Task requirements:
Every record below should be copied exactly, with the pictures left out.

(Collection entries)
*** Begin section ***

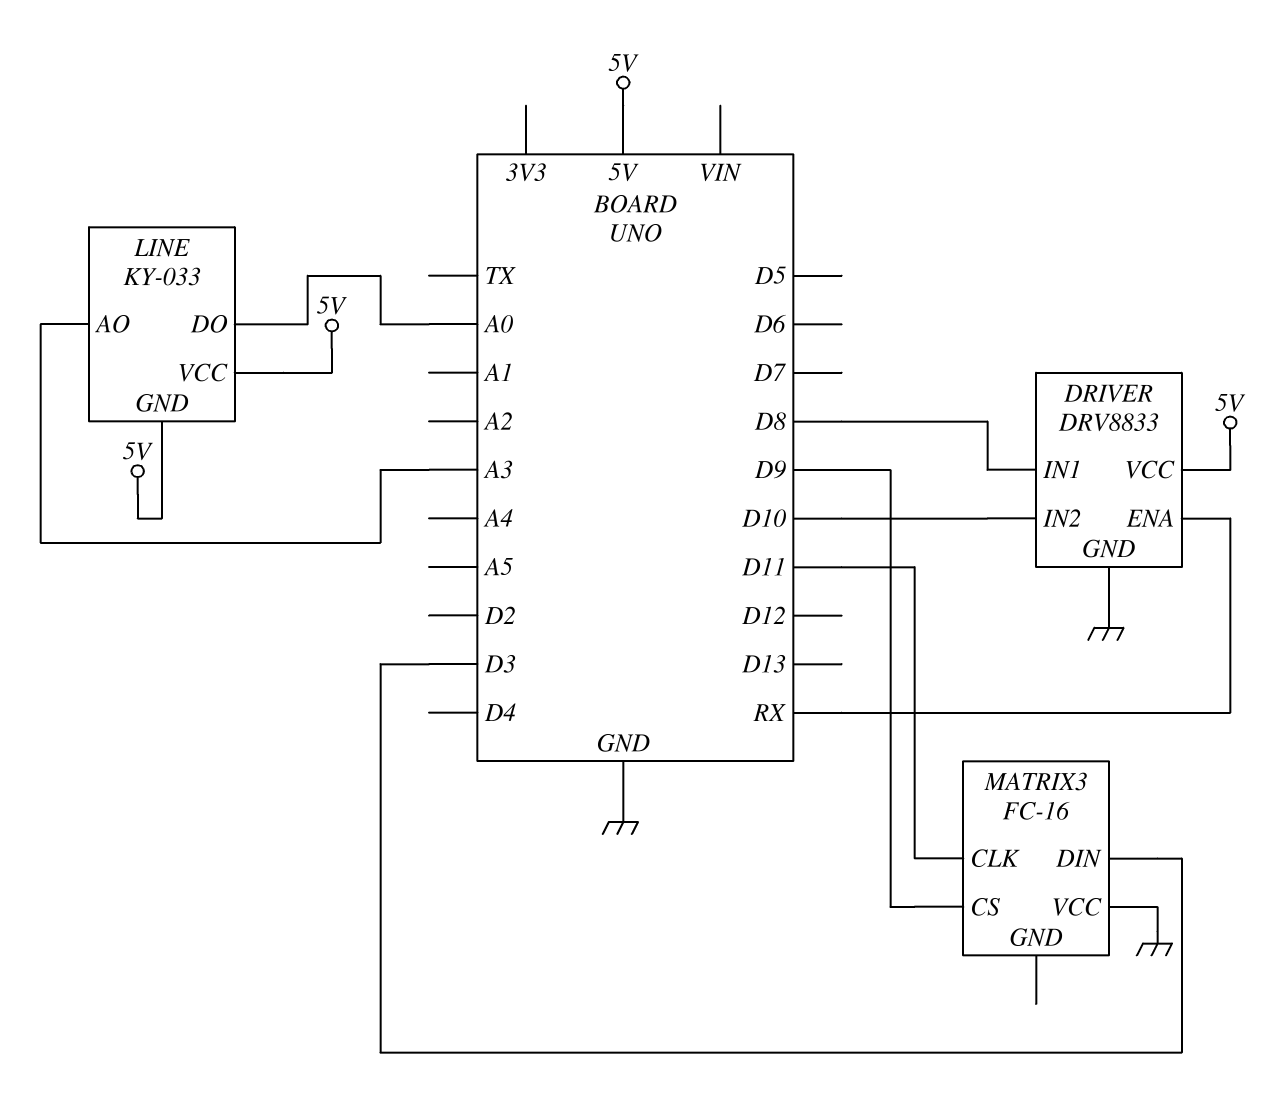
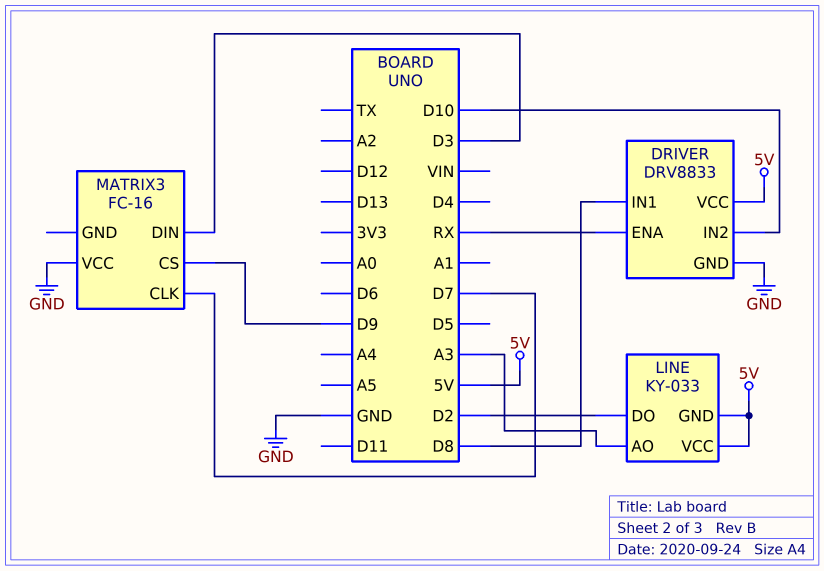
LINE pin DO: A0 -> D2
MATRIX3 pin CLK: D11 -> D7

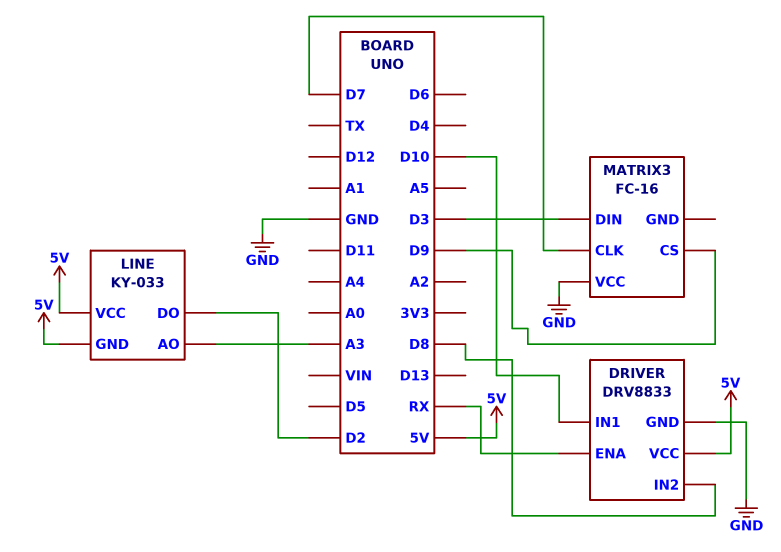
DRIVER pin IN1: D8 -> D10
DRIVER pin IN2: D10 -> D8

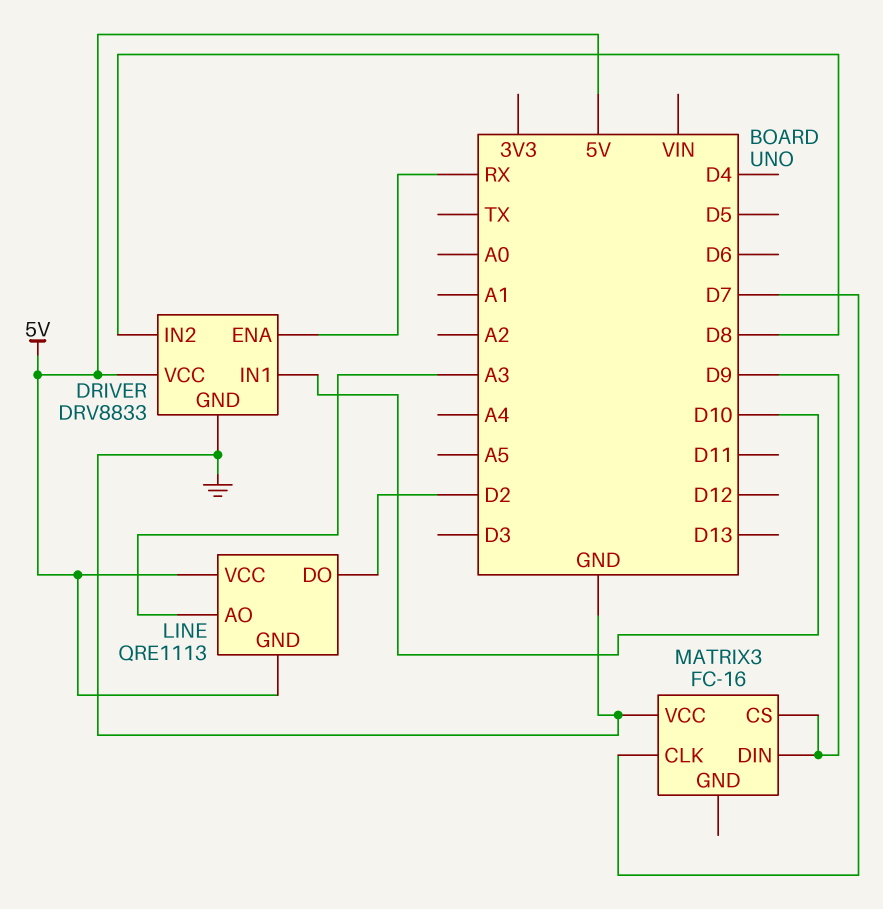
LINE: KY-033 -> QRE1113
MATRIX3 pin DIN: D3 -> D9

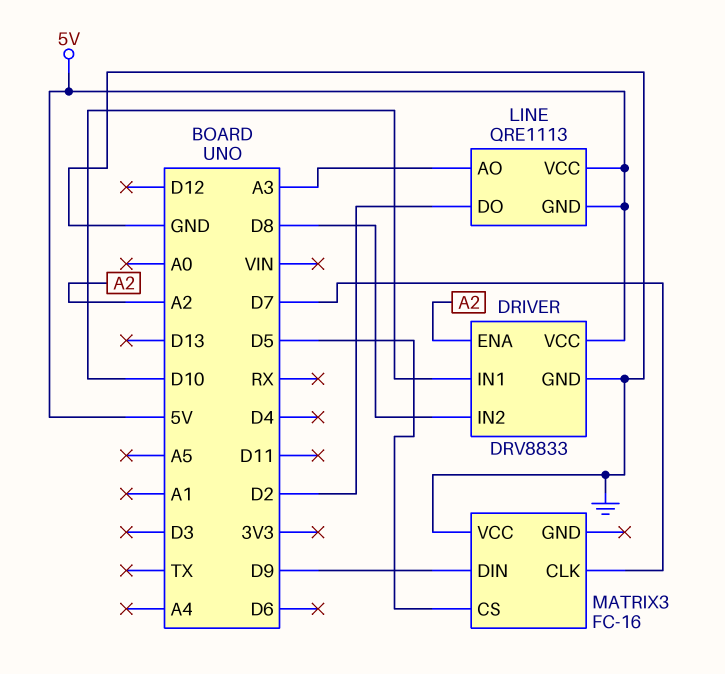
DRIVER pin ENA: RX -> A2
MATRIX3 pin CS: D9 -> D5

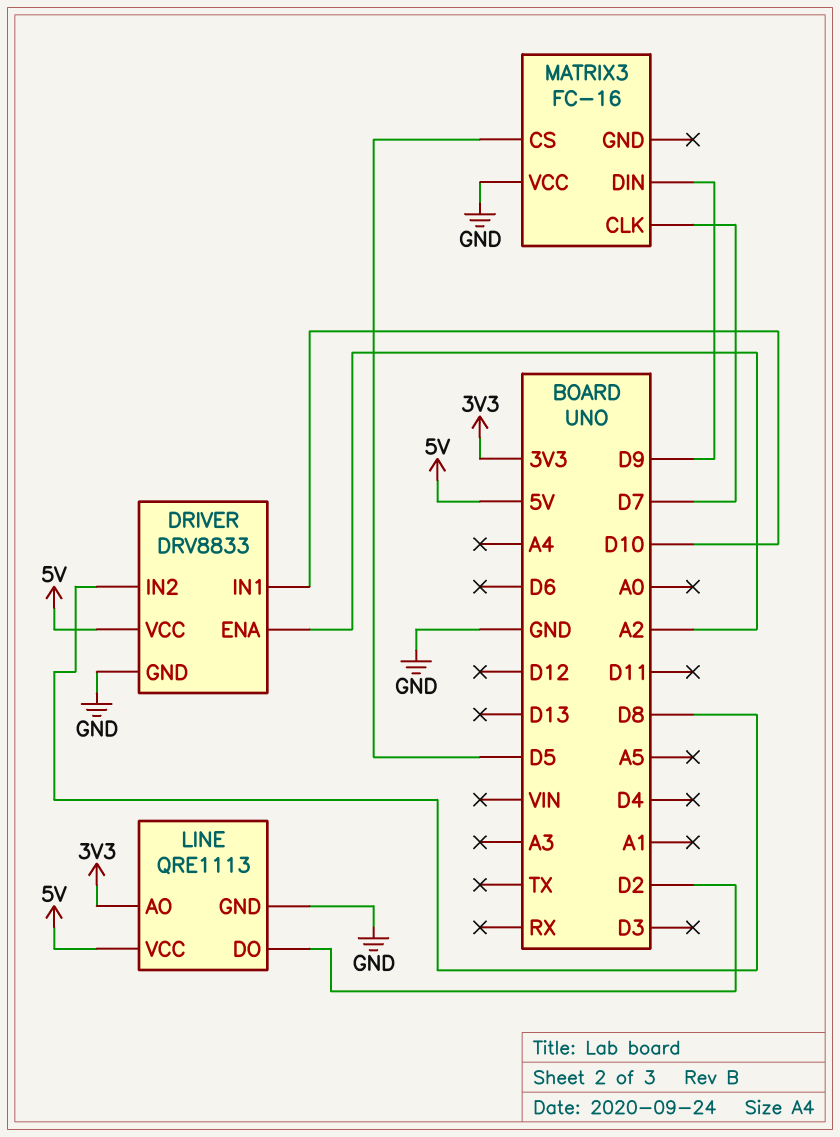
LINE pin AO: A3 -> 3V3
LINE pin GND: 5V -> GND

*** End section ***

Task response:
LINE pin DO: A0 -> D2
MATRIX3 pin CLK: D11 -> D7

DRIVER pin IN1: D8 -> D10
DRIVER pin IN2: D10 -> D8

LINE: KY-033 -> QRE1113
MATRIX3 pin DIN: D3 -> D9

DRIVER pin ENA: RX -> A2
MATRIX3 pin CS: D9 -> D5

LINE pin AO: A3 -> 3V3
LINE pin GND: 5V -> GND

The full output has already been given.